> [EXERCISE OBJECTIVE]: Using the listing below, print exactly everything from the line with "camera: 60 degrees right, 45 degrees down" down to the line with "white headphones [233,124,318,208] -> none", both included, and nothing more.

*** SUPPLIED INFORMATION ***

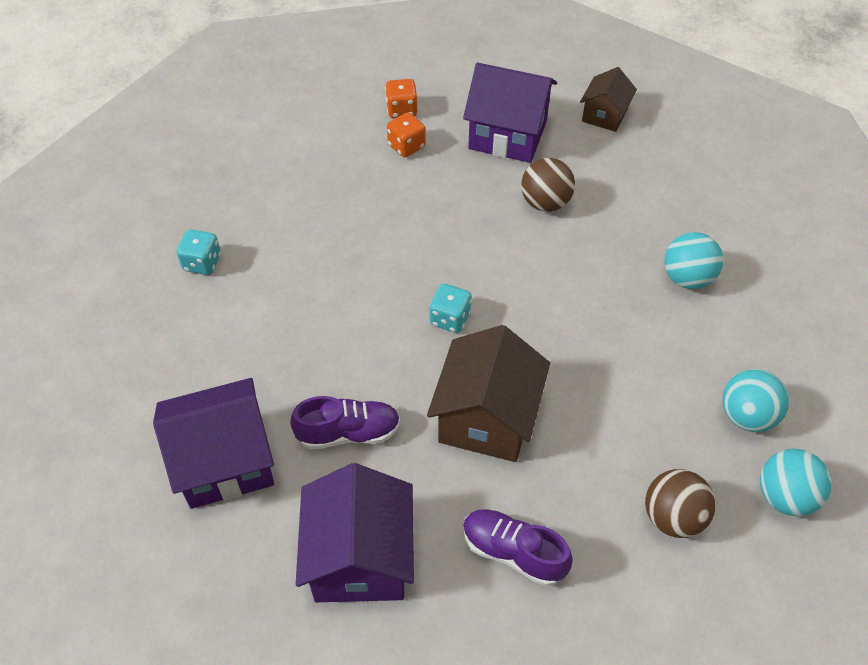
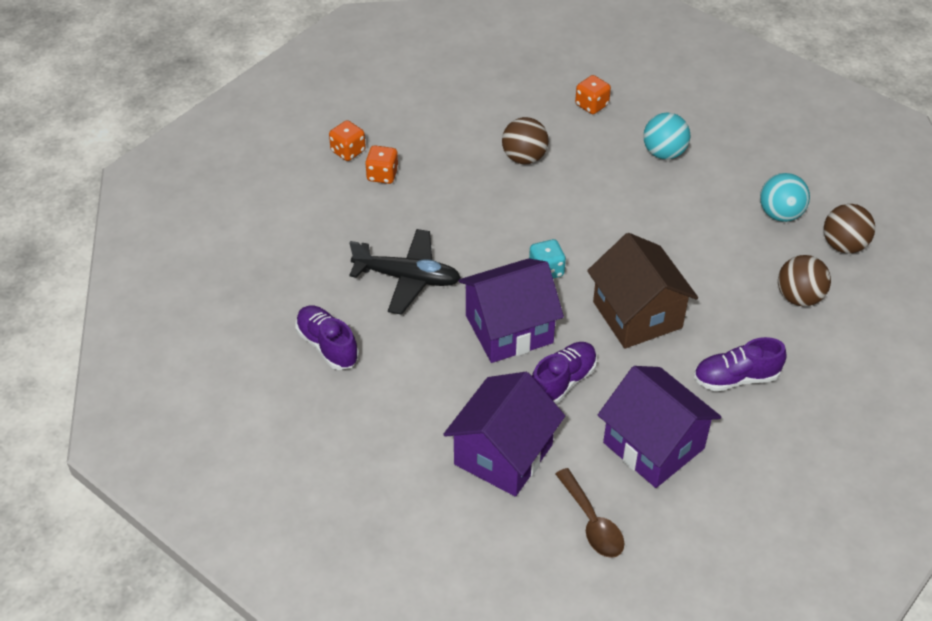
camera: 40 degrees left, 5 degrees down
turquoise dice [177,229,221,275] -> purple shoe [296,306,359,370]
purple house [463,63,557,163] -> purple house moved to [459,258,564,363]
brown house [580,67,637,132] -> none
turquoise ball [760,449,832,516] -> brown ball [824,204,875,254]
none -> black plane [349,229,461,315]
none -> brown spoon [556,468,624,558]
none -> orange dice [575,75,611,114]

***
*** SUPPLIED INFORMATION ***

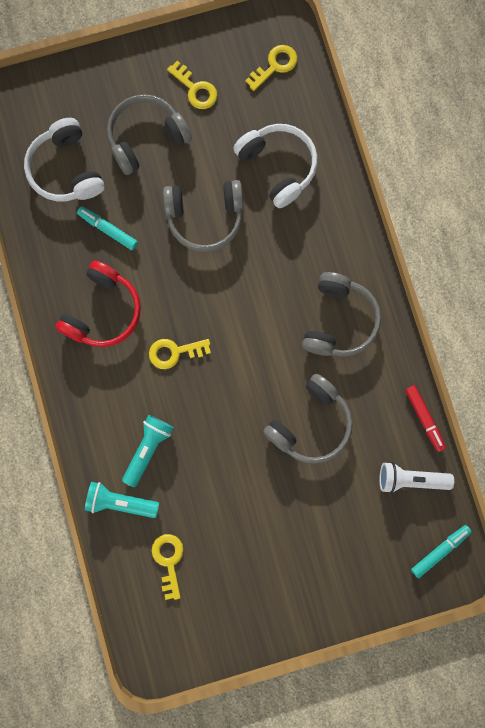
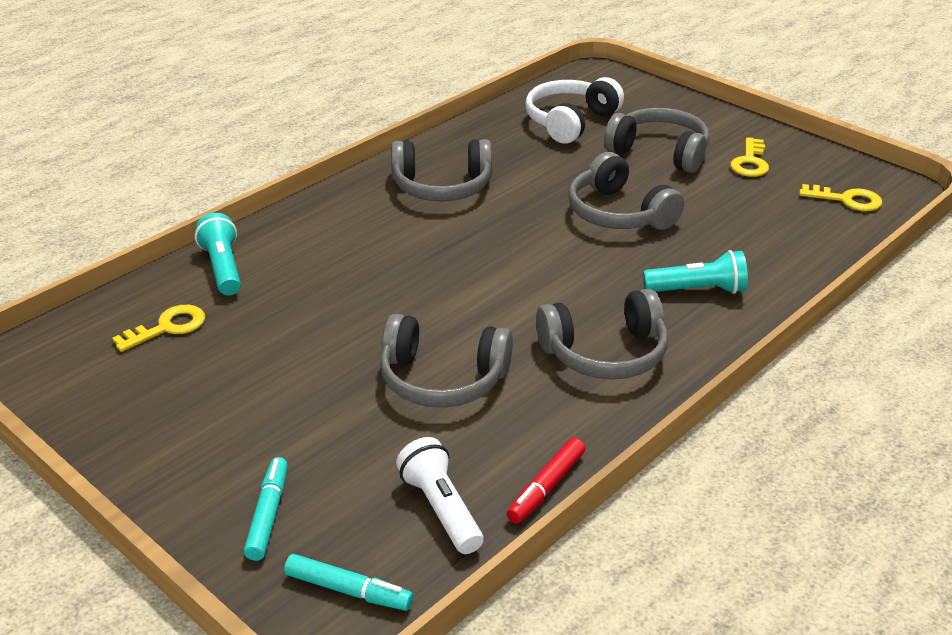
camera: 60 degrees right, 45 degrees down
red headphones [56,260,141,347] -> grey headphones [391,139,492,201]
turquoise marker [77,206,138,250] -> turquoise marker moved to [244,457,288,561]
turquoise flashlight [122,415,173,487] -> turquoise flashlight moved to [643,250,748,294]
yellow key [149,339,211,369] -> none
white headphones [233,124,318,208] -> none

***

> [RESPONSE]:
camera: 60 degrees right, 45 degrees down
red headphones [56,260,141,347] -> grey headphones [391,139,492,201]
turquoise marker [77,206,138,250] -> turquoise marker moved to [244,457,288,561]
turquoise flashlight [122,415,173,487] -> turquoise flashlight moved to [643,250,748,294]
yellow key [149,339,211,369] -> none
white headphones [233,124,318,208] -> none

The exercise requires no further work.